*WHAT NEEDS TO BE DONE*. Search the records for "Minor" and copy each line that holds it.

[Items from a data source]

==================================================

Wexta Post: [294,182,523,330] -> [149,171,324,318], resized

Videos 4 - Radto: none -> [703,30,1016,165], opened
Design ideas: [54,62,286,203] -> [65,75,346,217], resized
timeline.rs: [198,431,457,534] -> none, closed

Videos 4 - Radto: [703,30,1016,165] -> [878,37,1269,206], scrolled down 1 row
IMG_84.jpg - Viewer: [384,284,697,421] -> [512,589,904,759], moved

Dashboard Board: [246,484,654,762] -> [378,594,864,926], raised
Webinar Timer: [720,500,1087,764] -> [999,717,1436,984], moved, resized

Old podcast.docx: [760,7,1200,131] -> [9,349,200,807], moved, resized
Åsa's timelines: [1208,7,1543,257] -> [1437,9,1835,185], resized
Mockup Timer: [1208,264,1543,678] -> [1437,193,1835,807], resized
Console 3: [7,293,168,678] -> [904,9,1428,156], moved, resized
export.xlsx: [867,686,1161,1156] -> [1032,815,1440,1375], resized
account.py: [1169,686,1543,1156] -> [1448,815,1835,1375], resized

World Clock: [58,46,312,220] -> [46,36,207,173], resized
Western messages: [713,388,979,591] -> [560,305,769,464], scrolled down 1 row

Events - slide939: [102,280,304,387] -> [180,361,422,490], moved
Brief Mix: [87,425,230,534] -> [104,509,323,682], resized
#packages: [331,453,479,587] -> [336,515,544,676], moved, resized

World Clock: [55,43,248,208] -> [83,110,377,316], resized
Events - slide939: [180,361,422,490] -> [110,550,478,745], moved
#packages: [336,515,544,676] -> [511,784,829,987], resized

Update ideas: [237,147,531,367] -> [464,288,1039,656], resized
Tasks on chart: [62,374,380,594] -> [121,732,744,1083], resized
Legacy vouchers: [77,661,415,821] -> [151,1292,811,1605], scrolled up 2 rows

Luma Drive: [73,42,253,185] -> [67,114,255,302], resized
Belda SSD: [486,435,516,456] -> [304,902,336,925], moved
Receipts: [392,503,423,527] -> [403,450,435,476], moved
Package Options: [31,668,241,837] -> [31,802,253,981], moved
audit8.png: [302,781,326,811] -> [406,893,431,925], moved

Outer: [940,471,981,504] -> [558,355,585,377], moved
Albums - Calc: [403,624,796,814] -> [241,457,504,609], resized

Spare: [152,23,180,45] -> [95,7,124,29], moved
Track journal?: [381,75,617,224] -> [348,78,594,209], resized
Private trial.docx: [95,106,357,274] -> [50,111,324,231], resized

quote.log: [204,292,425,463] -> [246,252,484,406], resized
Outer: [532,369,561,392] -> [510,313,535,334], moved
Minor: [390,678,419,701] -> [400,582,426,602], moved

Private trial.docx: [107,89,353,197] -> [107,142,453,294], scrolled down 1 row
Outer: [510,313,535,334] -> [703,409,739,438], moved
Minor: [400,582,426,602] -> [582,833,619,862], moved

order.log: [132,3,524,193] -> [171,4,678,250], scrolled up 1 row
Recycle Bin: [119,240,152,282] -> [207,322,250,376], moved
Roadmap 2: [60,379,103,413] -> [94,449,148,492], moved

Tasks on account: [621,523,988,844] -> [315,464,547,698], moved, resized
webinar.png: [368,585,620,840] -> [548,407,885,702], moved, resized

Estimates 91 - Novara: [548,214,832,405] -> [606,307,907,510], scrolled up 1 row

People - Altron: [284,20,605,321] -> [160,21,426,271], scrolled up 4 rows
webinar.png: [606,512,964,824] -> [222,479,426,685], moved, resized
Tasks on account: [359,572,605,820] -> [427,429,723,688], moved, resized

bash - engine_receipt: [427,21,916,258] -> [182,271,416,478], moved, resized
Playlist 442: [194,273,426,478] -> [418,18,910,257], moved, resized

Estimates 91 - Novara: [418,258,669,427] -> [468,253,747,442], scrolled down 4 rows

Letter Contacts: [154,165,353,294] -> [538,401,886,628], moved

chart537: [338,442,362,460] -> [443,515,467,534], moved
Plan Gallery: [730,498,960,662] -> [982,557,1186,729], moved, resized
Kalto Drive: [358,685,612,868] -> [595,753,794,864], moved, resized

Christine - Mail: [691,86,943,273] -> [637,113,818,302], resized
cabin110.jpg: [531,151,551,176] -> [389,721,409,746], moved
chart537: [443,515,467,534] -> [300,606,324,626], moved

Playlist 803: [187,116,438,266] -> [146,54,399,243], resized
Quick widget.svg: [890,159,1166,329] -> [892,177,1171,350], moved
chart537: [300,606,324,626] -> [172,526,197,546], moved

==================================================

*OUTPUT FOR THIS EXERCISE*.
Minor: [390,678,419,701] -> [400,582,426,602], moved
Minor: [400,582,426,602] -> [582,833,619,862], moved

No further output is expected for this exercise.